YOUR ASSIGNMENT: Transcribe the listing that follows in full, exactly, and drop its images.

PROVIDED DATA:
──────────

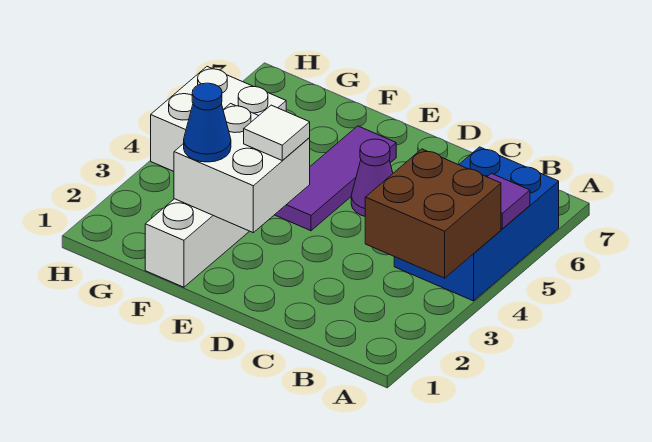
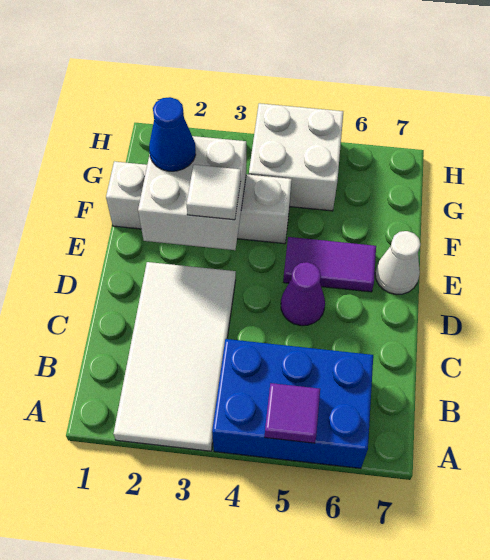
none -> white tile A2:D3 level 1
brown brick A3:B4 level 2 -> none
purple tile E4:E6 level 1 -> purple tile E5:E6 level 1
none -> white cone E7 level 1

──────────

RESULT BELOW:
none -> white tile A2:D3 level 1
brown brick A3:B4 level 2 -> none
purple tile E4:E6 level 1 -> purple tile E5:E6 level 1
none -> white cone E7 level 1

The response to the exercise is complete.